# Work instruction
Exact reproduction of the data is required, with images excluded.

# Before-and-after change records
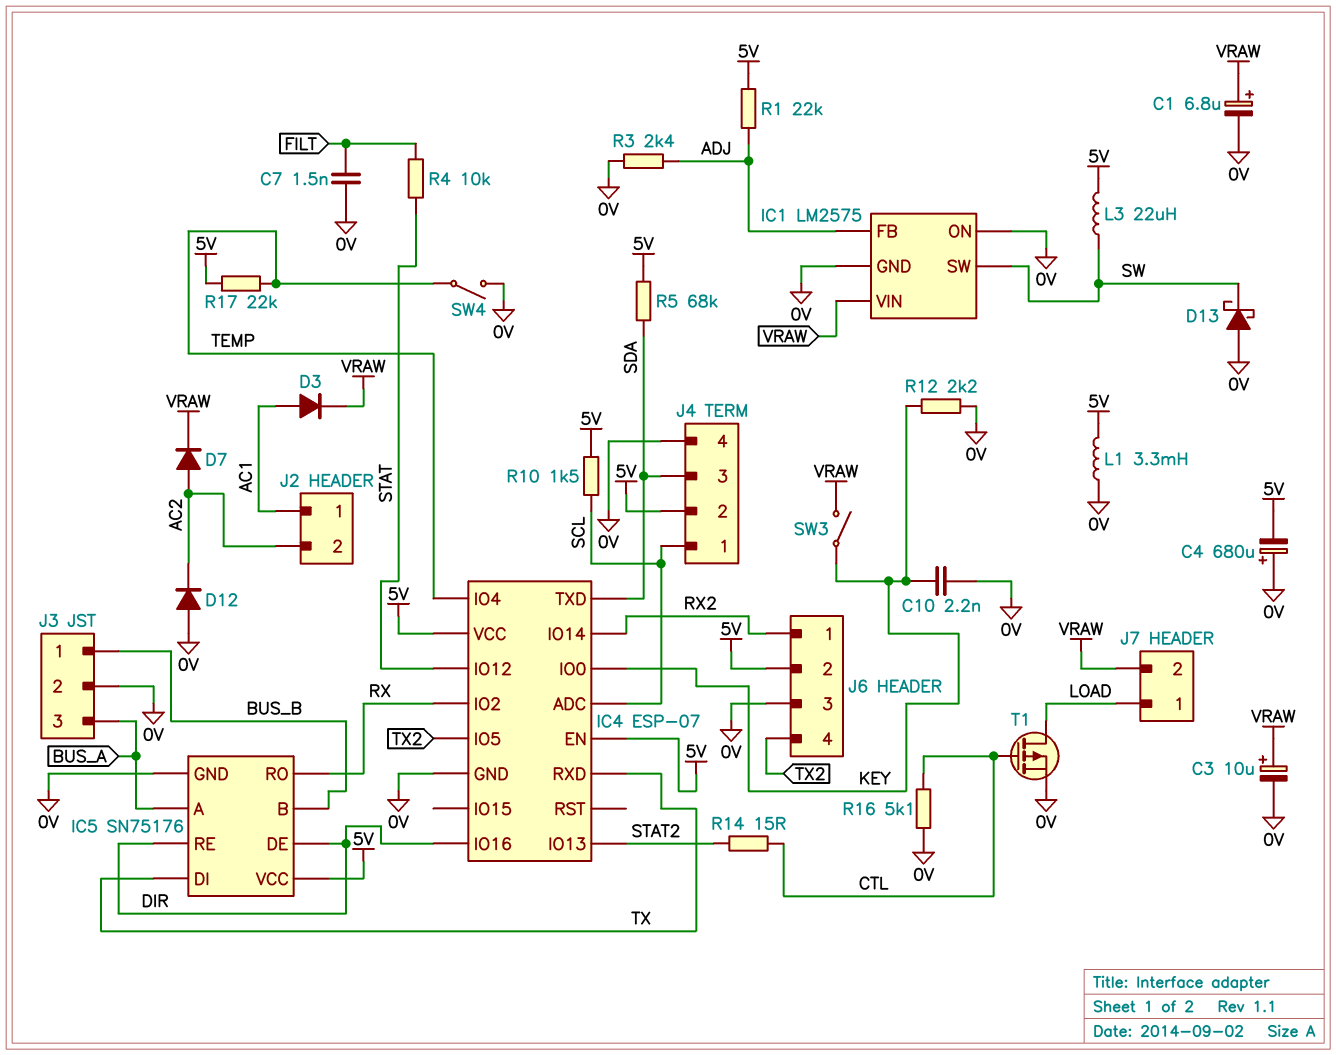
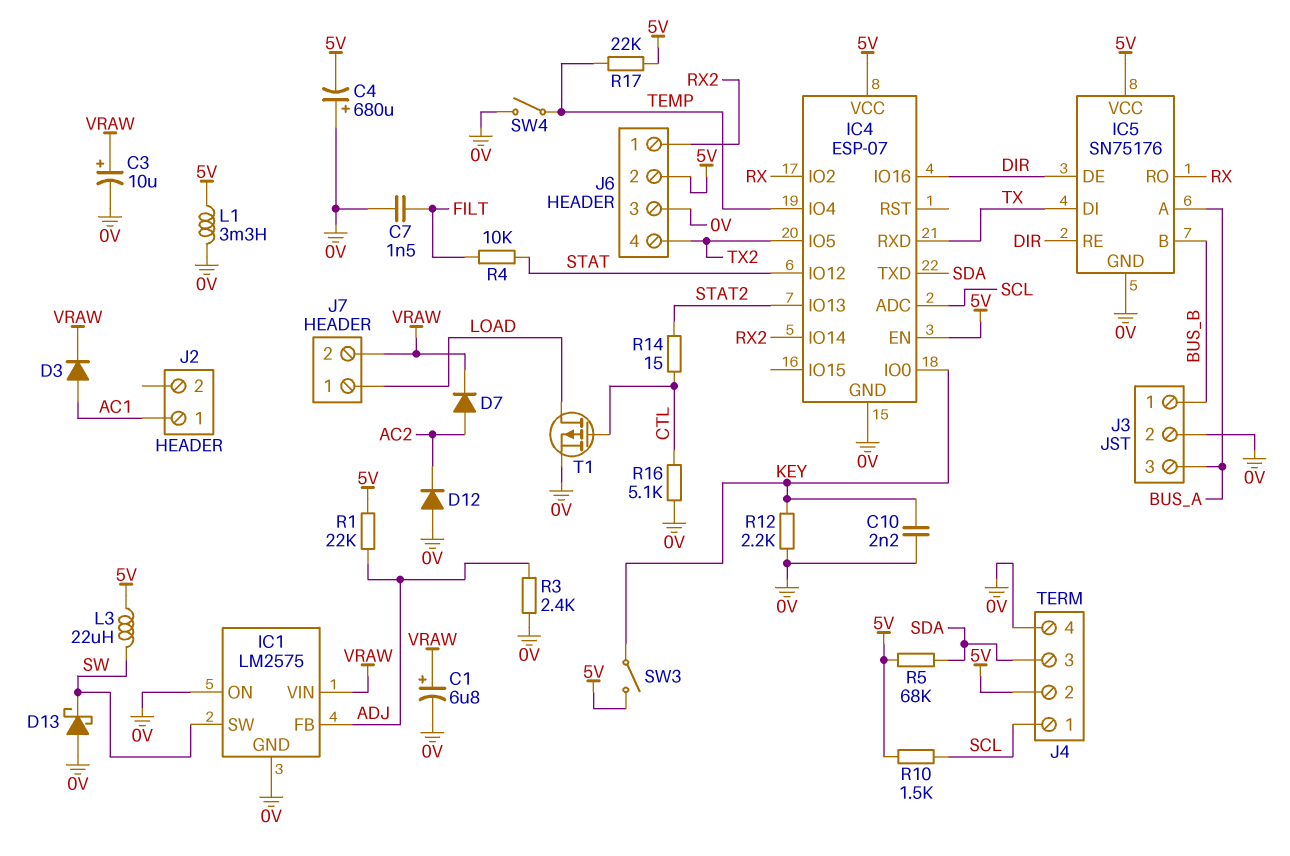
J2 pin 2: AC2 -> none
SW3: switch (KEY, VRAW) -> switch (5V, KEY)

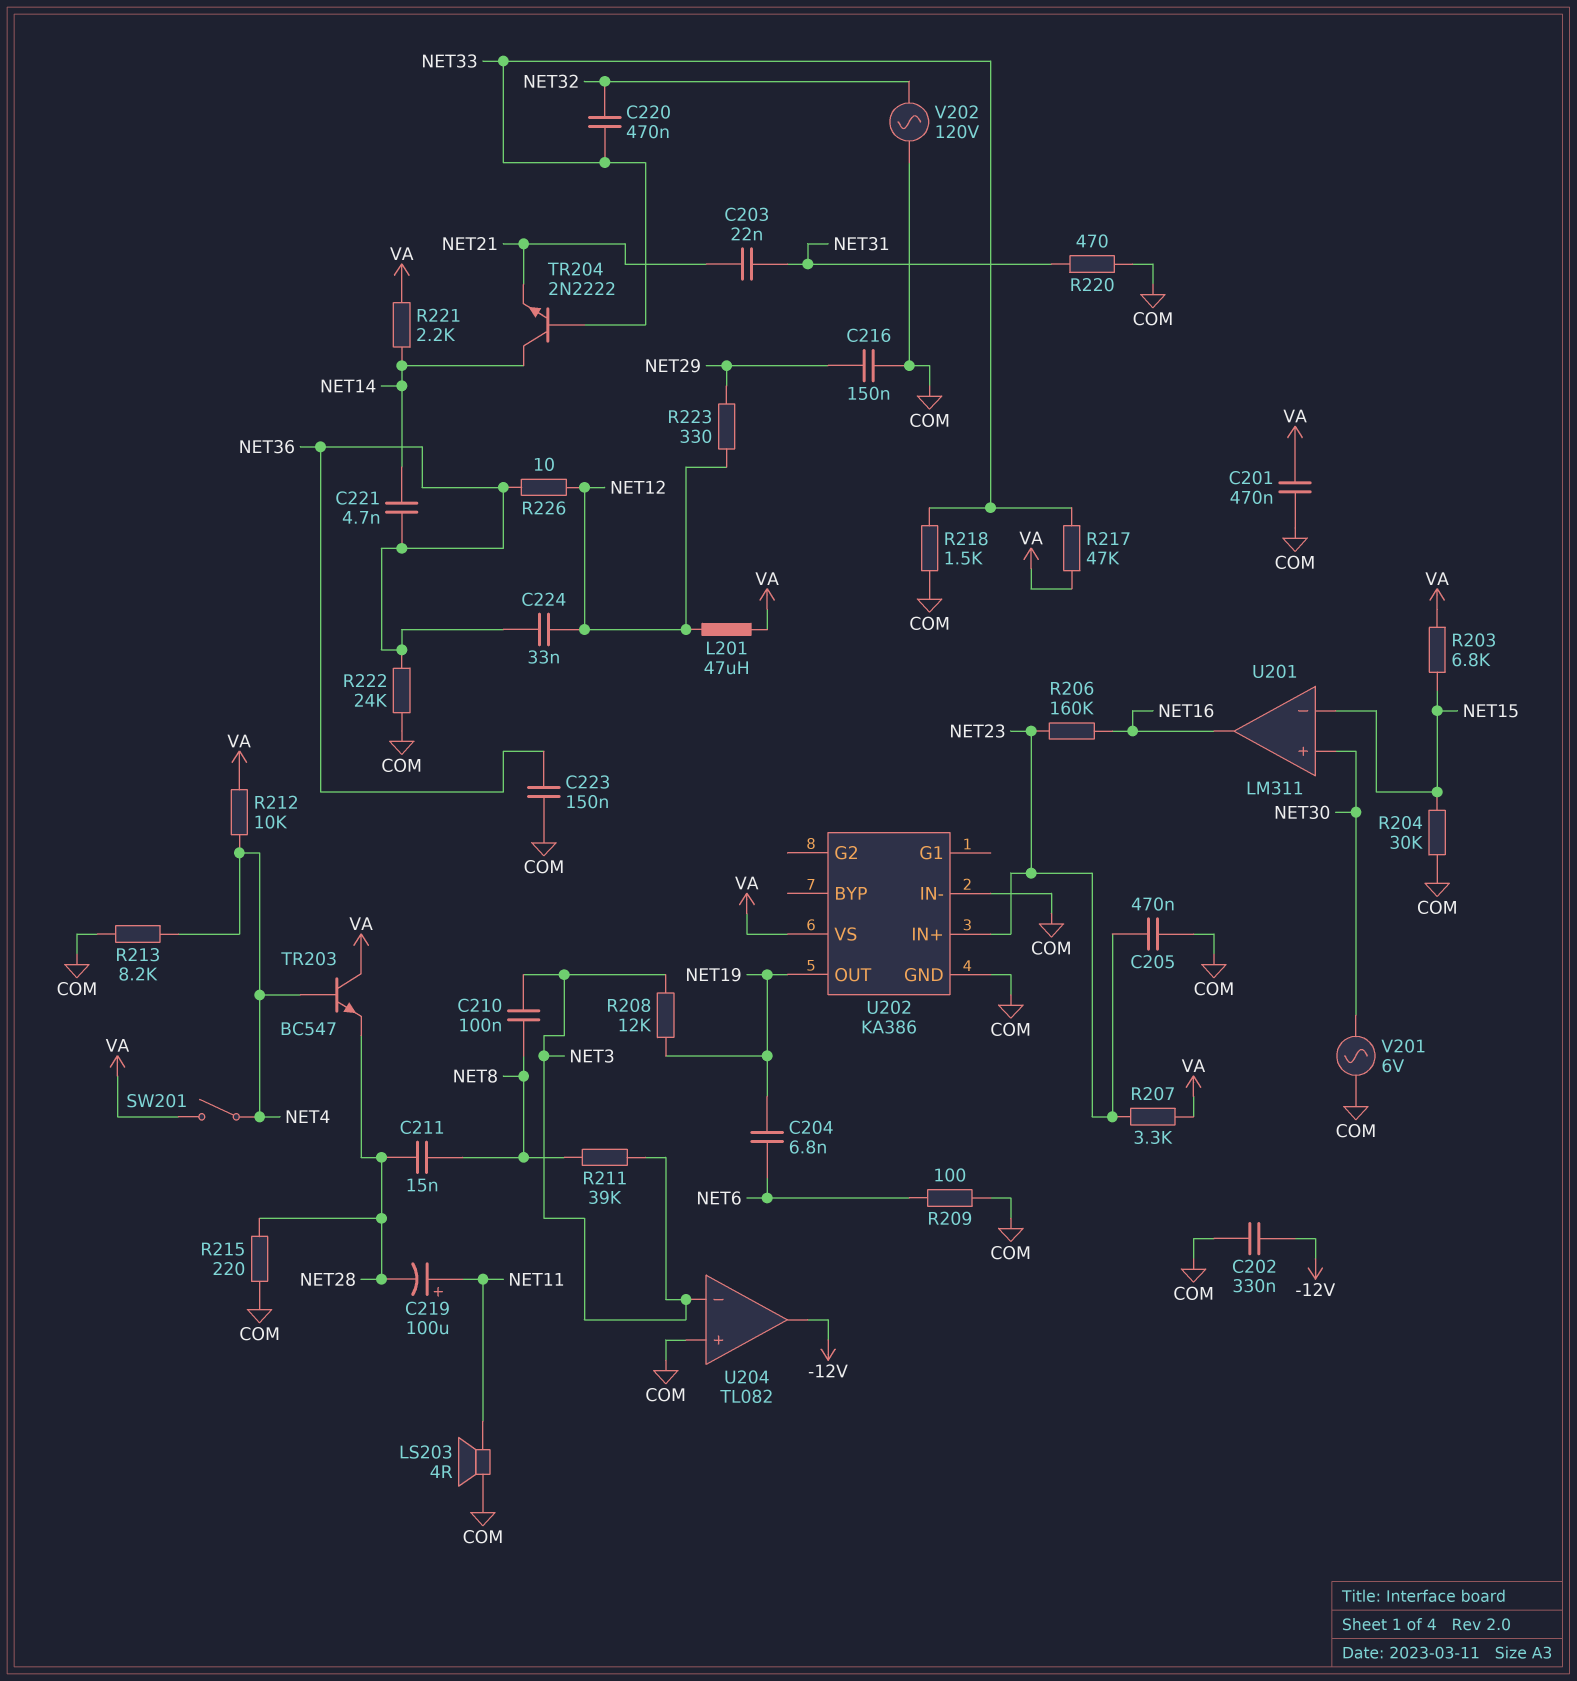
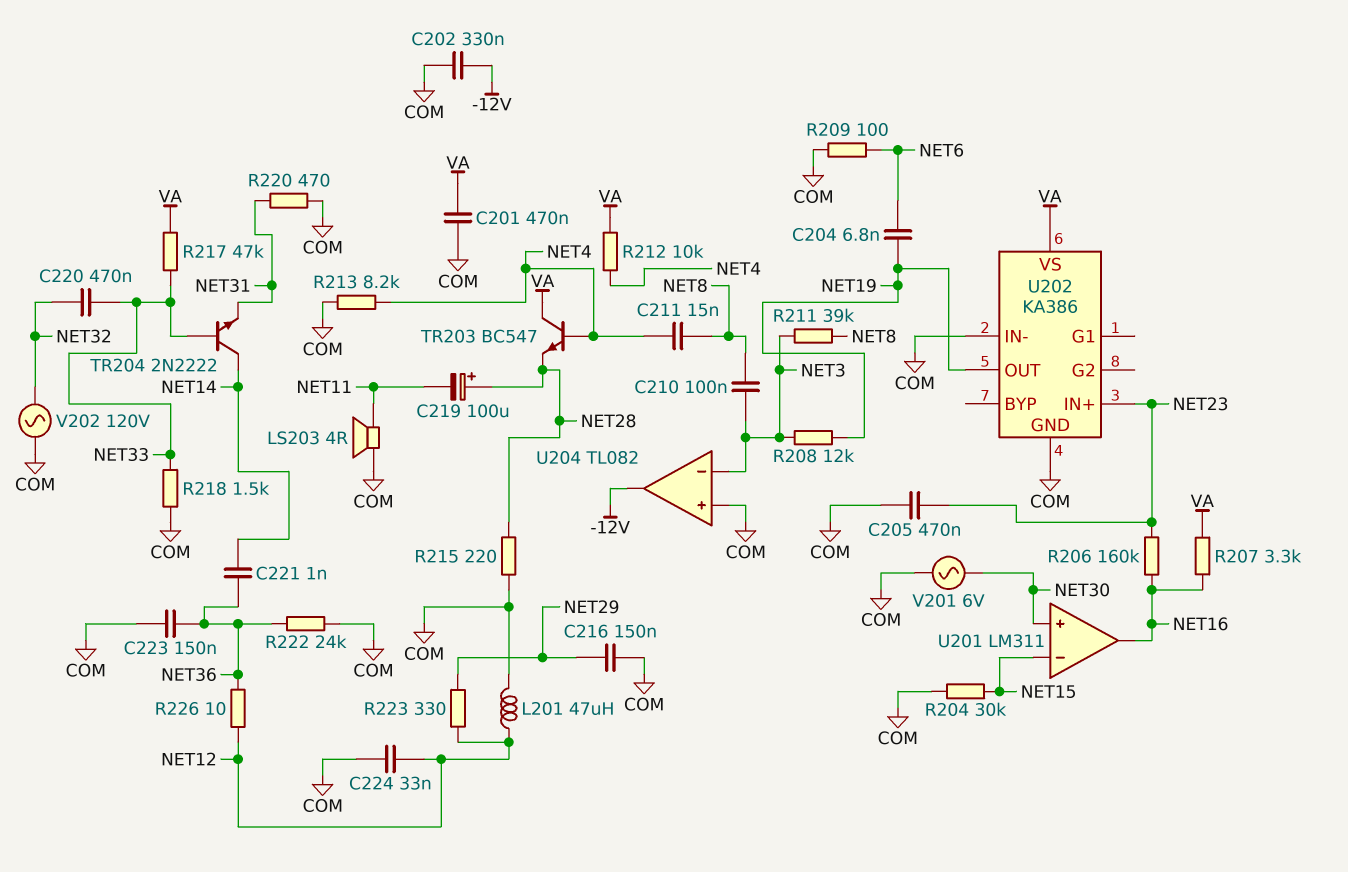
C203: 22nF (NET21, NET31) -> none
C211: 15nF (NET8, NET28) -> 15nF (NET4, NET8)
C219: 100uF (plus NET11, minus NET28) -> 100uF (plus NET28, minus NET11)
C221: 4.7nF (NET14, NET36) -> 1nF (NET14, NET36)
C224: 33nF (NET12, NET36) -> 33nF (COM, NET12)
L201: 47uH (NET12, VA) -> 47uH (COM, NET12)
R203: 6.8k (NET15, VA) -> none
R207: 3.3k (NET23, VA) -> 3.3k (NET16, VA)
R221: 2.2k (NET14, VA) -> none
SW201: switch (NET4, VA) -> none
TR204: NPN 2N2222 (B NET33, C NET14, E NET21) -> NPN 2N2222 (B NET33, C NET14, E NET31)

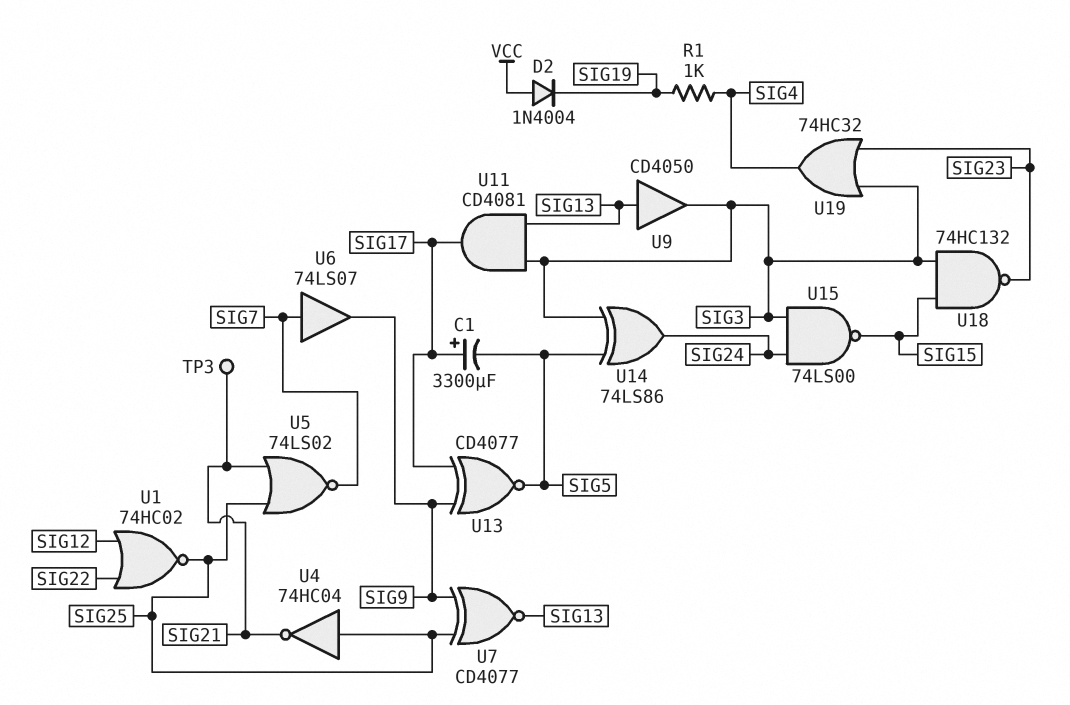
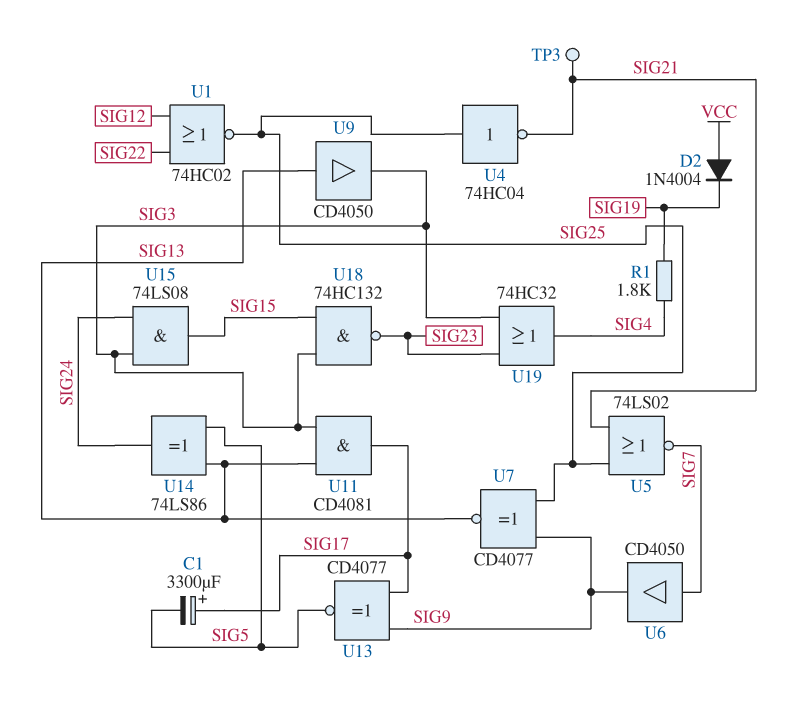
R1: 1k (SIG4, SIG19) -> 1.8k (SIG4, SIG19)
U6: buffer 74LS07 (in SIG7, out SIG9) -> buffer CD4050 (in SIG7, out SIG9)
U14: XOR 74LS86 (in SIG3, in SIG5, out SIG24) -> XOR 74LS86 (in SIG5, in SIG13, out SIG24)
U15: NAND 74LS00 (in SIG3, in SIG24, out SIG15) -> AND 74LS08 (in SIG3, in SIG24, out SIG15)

# Answer section
J2 pin 2: AC2 -> none
SW3: switch (KEY, VRAW) -> switch (5V, KEY)

C203: 22nF (NET21, NET31) -> none
C211: 15nF (NET8, NET28) -> 15nF (NET4, NET8)
C219: 100uF (plus NET11, minus NET28) -> 100uF (plus NET28, minus NET11)
C221: 4.7nF (NET14, NET36) -> 1nF (NET14, NET36)
C224: 33nF (NET12, NET36) -> 33nF (COM, NET12)
L201: 47uH (NET12, VA) -> 47uH (COM, NET12)
R203: 6.8k (NET15, VA) -> none
R207: 3.3k (NET23, VA) -> 3.3k (NET16, VA)
R221: 2.2k (NET14, VA) -> none
SW201: switch (NET4, VA) -> none
TR204: NPN 2N2222 (B NET33, C NET14, E NET21) -> NPN 2N2222 (B NET33, C NET14, E NET31)

R1: 1k (SIG4, SIG19) -> 1.8k (SIG4, SIG19)
U6: buffer 74LS07 (in SIG7, out SIG9) -> buffer CD4050 (in SIG7, out SIG9)
U14: XOR 74LS86 (in SIG3, in SIG5, out SIG24) -> XOR 74LS86 (in SIG5, in SIG13, out SIG24)
U15: NAND 74LS00 (in SIG3, in SIG24, out SIG15) -> AND 74LS08 (in SIG3, in SIG24, out SIG15)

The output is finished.